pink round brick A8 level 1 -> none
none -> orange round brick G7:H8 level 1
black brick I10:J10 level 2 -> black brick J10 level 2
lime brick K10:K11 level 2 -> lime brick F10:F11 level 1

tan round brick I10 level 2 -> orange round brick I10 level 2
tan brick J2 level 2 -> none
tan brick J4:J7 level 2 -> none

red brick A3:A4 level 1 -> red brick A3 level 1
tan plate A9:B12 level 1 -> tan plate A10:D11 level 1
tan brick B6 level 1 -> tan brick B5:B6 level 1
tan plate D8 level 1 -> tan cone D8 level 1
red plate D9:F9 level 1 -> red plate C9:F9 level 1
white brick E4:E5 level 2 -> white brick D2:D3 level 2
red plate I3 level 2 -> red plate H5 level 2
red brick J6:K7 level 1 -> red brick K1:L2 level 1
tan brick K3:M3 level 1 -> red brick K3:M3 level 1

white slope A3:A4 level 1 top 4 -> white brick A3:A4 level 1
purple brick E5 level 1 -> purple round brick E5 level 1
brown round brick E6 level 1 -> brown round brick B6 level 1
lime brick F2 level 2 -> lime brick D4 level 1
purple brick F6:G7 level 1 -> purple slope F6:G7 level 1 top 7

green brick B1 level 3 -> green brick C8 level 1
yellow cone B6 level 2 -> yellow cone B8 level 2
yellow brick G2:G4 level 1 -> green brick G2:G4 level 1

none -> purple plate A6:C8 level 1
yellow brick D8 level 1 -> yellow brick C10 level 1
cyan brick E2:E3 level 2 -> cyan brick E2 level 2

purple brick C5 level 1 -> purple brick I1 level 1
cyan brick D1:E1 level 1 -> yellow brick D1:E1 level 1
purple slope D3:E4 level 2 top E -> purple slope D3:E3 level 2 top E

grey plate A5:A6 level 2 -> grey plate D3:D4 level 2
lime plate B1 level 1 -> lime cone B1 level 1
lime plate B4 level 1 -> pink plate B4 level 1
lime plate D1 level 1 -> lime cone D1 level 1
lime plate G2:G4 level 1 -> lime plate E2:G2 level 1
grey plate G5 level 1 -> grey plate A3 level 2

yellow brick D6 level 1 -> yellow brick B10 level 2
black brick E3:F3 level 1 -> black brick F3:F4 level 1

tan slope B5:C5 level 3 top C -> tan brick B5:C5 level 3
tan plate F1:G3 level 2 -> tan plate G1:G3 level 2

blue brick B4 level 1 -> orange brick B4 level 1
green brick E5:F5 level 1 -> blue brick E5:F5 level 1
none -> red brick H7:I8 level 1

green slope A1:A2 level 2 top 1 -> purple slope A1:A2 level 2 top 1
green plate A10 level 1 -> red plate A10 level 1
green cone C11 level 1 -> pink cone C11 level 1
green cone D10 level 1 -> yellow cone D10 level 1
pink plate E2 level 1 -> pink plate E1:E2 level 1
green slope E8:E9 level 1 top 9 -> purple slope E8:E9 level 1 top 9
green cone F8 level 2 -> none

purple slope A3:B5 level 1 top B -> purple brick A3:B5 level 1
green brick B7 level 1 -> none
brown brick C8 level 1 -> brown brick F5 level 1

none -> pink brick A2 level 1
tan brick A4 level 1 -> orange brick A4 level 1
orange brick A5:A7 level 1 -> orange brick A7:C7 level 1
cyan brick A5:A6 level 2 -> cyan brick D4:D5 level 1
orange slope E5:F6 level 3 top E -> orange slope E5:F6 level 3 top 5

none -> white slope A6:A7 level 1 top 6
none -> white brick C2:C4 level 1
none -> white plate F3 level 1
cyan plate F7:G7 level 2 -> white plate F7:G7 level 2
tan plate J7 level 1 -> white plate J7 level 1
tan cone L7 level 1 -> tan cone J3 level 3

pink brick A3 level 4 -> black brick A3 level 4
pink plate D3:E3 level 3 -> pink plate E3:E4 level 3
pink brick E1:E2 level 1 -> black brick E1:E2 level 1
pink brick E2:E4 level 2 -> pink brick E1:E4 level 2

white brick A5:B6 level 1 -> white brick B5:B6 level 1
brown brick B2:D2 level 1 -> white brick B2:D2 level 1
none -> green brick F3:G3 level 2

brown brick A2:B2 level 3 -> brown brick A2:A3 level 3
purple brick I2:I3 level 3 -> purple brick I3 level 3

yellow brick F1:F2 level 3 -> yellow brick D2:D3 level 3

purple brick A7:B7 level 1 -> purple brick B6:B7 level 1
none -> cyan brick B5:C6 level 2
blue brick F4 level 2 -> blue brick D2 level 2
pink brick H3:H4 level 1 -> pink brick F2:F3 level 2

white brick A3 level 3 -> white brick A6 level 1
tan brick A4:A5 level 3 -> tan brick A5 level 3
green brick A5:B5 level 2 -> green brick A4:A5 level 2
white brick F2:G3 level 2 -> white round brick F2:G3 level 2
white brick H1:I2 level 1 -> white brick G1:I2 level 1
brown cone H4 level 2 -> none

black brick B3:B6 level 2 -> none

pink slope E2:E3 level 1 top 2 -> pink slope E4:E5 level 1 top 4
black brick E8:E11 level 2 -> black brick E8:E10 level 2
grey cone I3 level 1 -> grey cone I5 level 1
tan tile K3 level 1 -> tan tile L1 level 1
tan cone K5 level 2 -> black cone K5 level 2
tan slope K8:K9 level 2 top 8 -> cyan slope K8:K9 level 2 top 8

——————

#### What is needed
Go back to the listing above. Copy word for word the lines from the one with "yellow brick G2:G4" through the one with "purple brick C5", and nothing more.

#### Result for this exercise
yellow brick G2:G4 level 1 -> green brick G2:G4 level 1

none -> purple plate A6:C8 level 1
yellow brick D8 level 1 -> yellow brick C10 level 1
cyan brick E2:E3 level 2 -> cyan brick E2 level 2

purple brick C5 level 1 -> purple brick I1 level 1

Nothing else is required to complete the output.